### DATASET ENTRIES ###

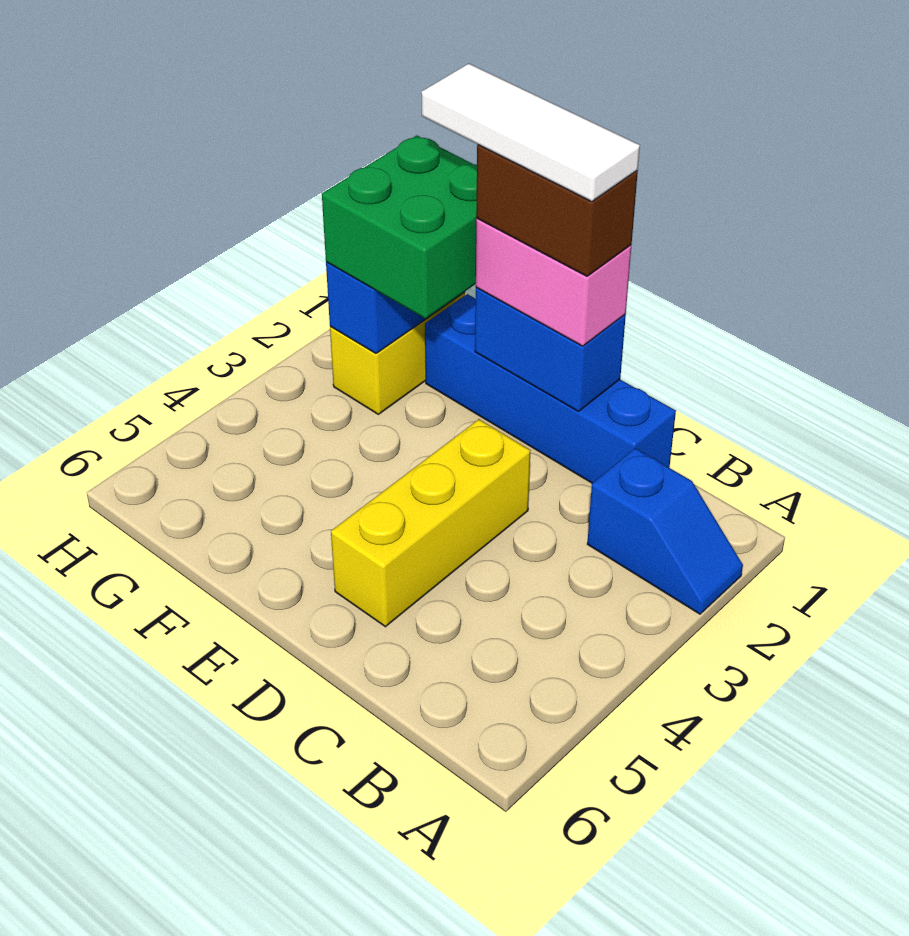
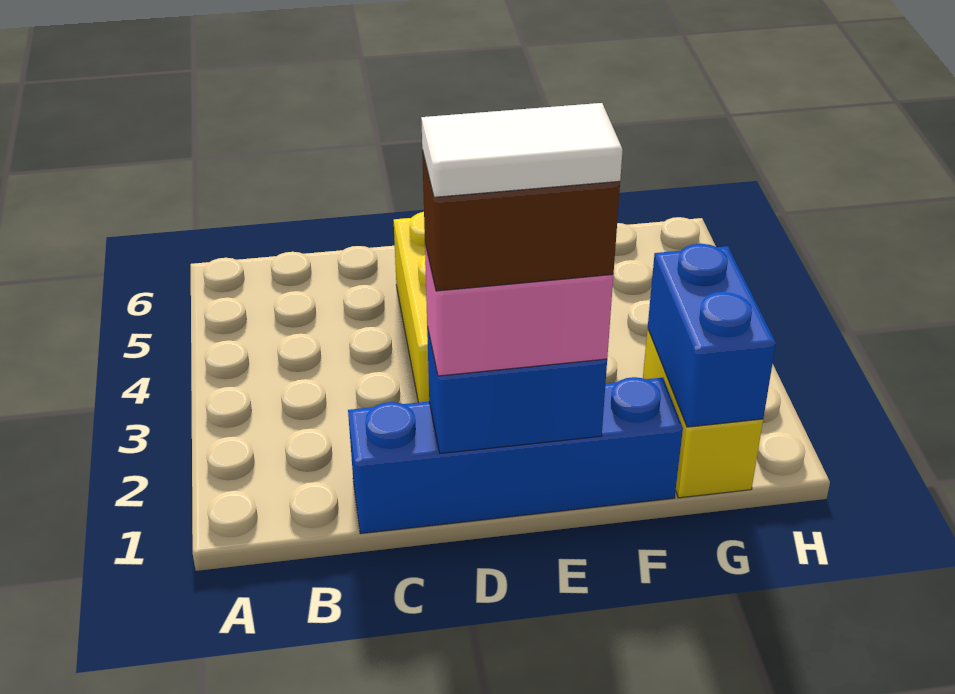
blue slope A2:B2 level 1 top B -> none
white tile D1:F1 level 5 -> white tile D1:E1 level 5
green brick F1:G2 level 3 -> none

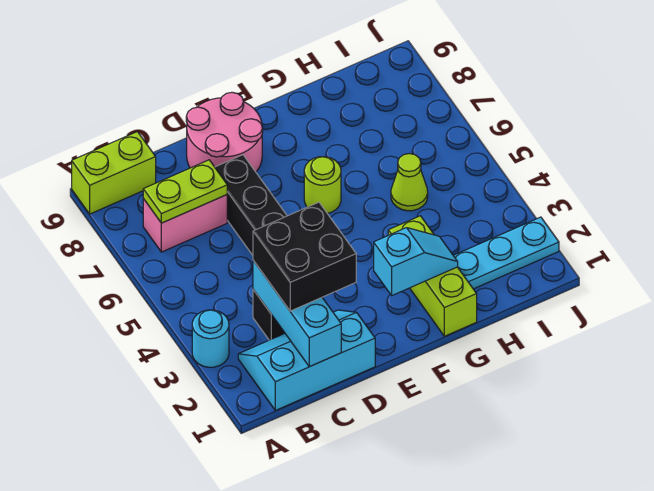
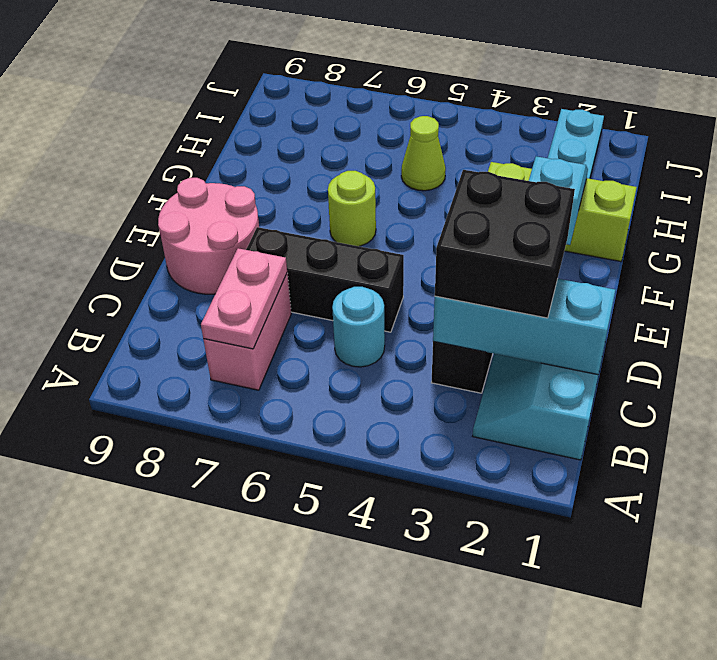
cyan round brick A3 level 1 -> cyan round brick C5 level 1
lime brick A9:B9 level 1 -> none
lime plate B7:C7 level 2 -> pink plate B7:C7 level 2

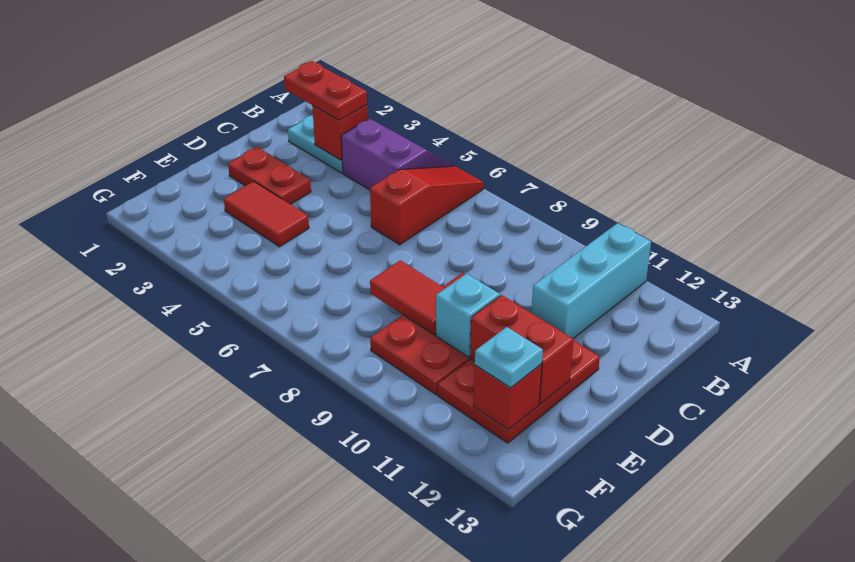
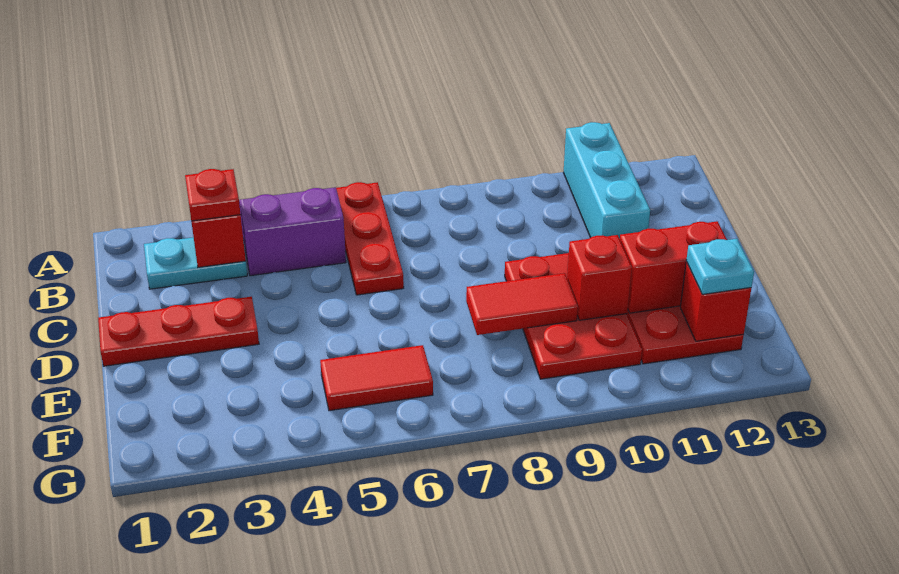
red slope A6:C6 level 1 top C -> red plate A6:C6 level 1
red plate B2:B3 level 3 -> red plate B3 level 3
red plate D2:D3 level 1 -> red plate D1:D3 level 1
red tile E3:E4 level 1 -> red tile F5:F6 level 1
cyan brick E10 level 2 -> red brick E10 level 2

###

**INSTRUCTIONS TO FOLLOW**
What is needed is an exact transcription of every entry, minus the pictures.

**EXERCISE ANSWER**
blue slope A2:B2 level 1 top B -> none
white tile D1:F1 level 5 -> white tile D1:E1 level 5
green brick F1:G2 level 3 -> none

cyan round brick A3 level 1 -> cyan round brick C5 level 1
lime brick A9:B9 level 1 -> none
lime plate B7:C7 level 2 -> pink plate B7:C7 level 2

red slope A6:C6 level 1 top C -> red plate A6:C6 level 1
red plate B2:B3 level 3 -> red plate B3 level 3
red plate D2:D3 level 1 -> red plate D1:D3 level 1
red tile E3:E4 level 1 -> red tile F5:F6 level 1
cyan brick E10 level 2 -> red brick E10 level 2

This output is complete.